» EXERCISE OBJECTIVE
Filter the entries below, keeping only lines with "DIGITS".

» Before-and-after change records

---------------

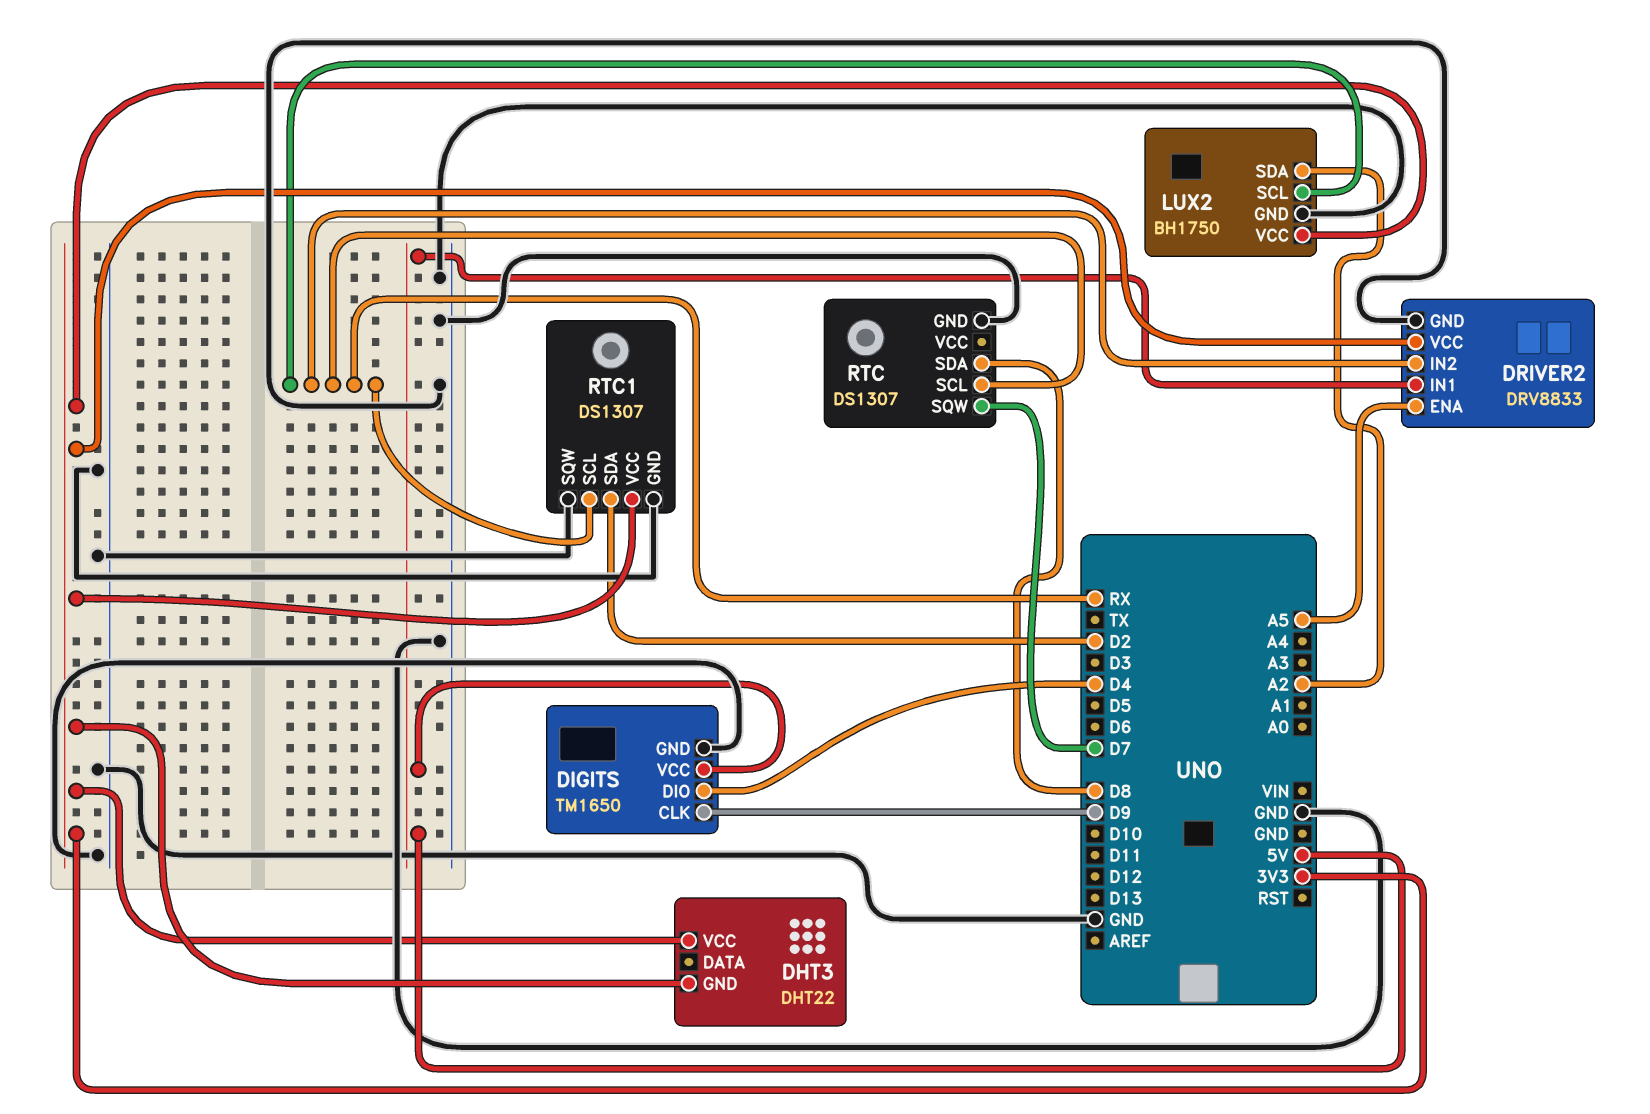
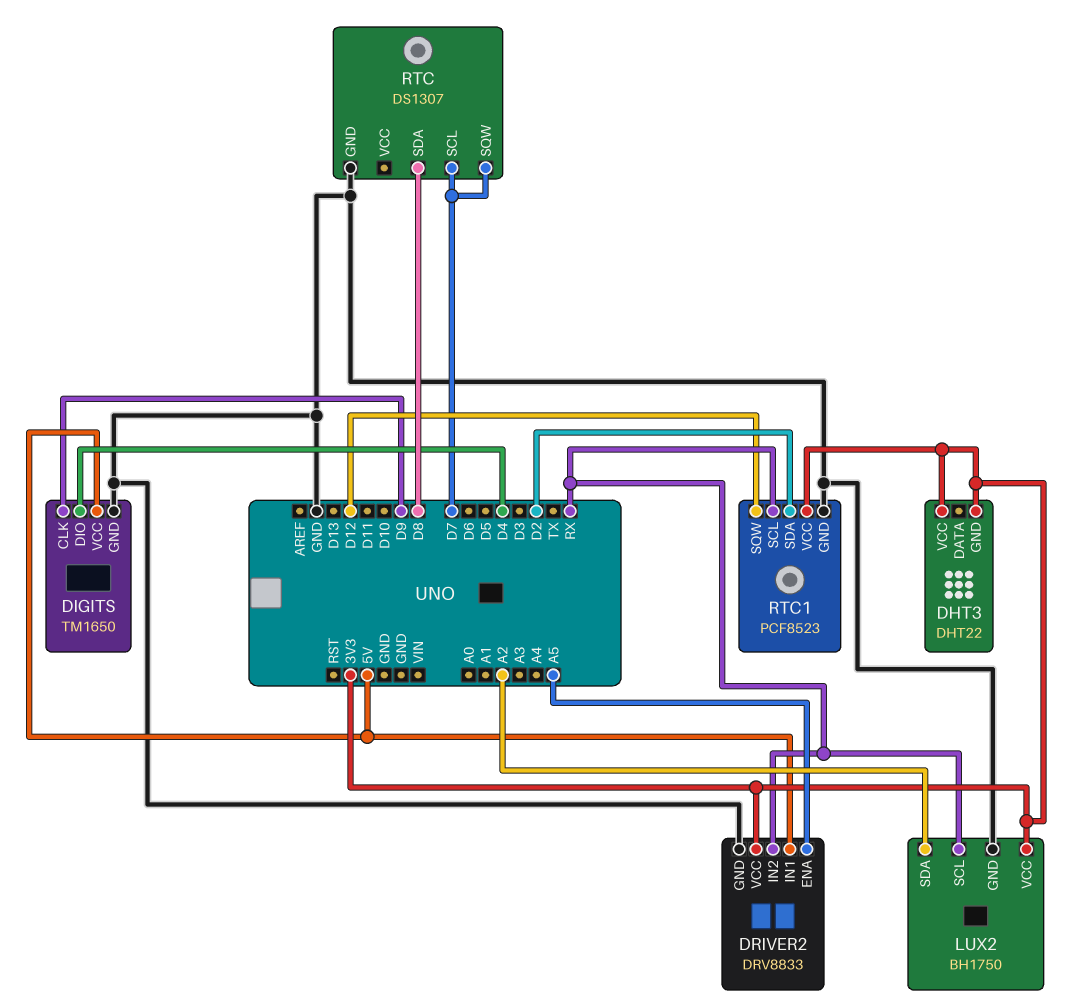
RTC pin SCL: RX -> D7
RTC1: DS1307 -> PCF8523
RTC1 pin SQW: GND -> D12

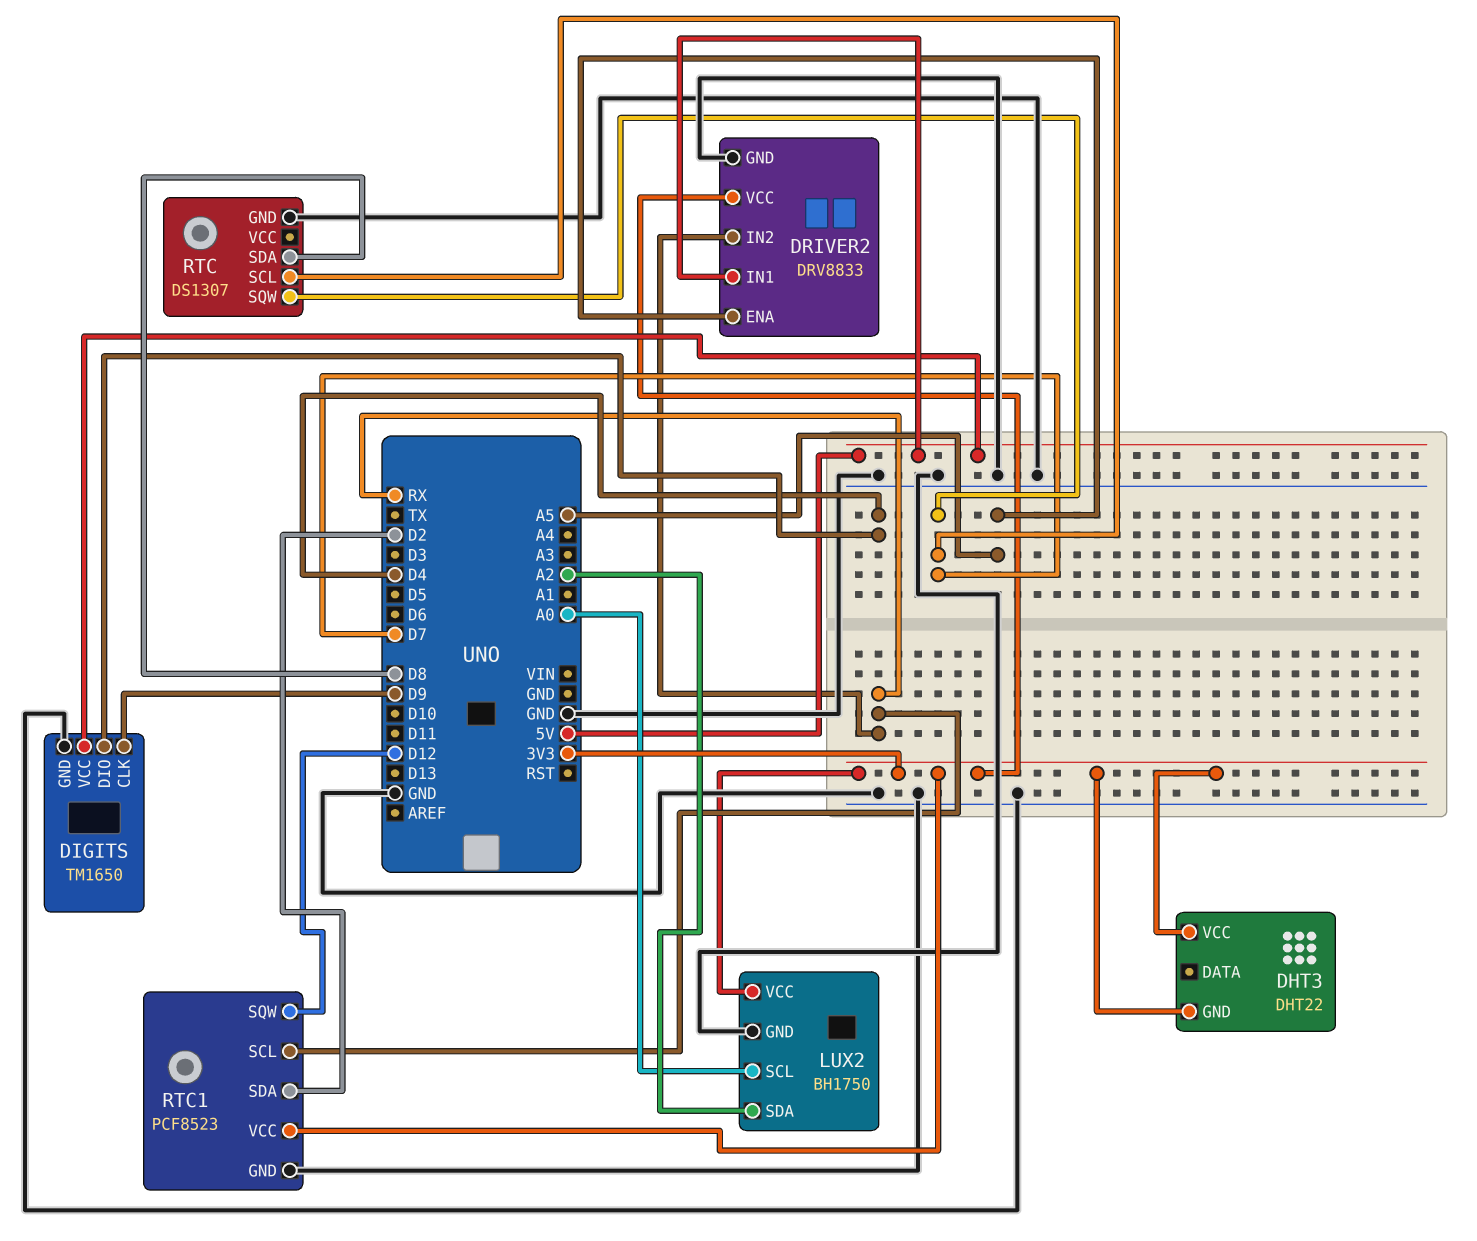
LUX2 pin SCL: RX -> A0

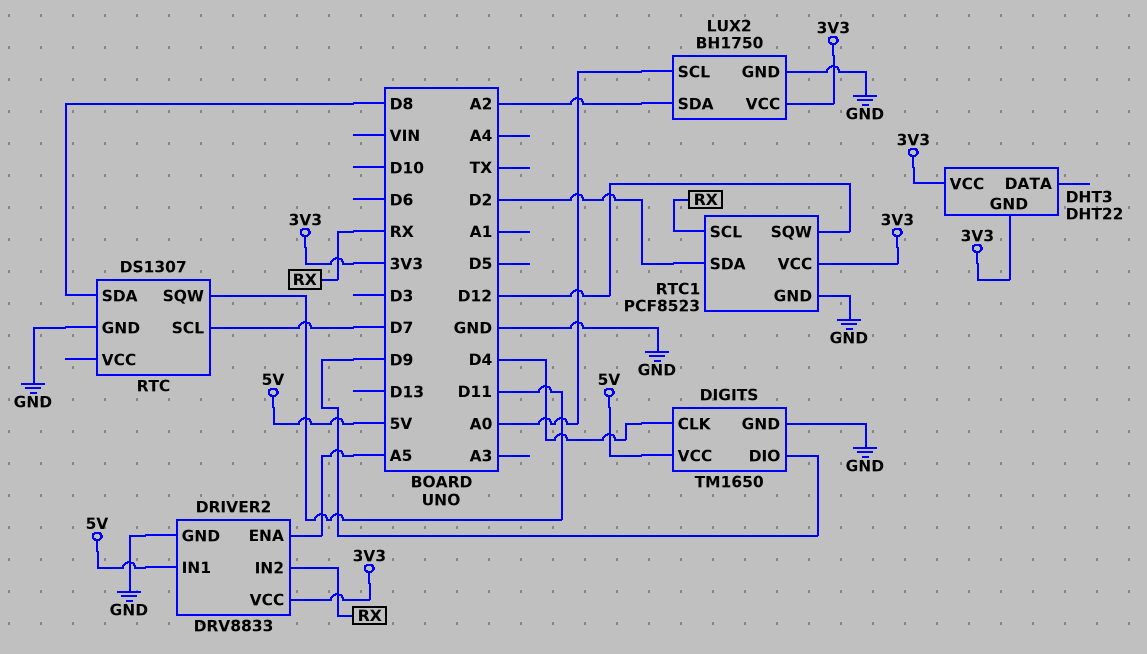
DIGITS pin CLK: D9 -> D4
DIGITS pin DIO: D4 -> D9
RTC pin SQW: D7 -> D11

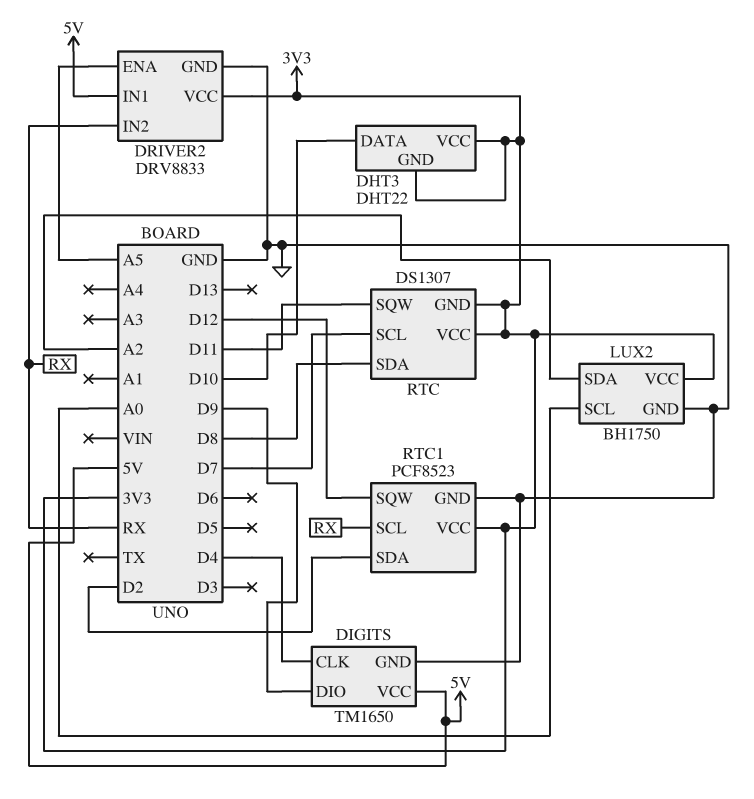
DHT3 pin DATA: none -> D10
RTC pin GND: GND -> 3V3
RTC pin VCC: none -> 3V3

---------------

» ANSWER BOX
DIGITS pin CLK: D9 -> D4
DIGITS pin DIO: D4 -> D9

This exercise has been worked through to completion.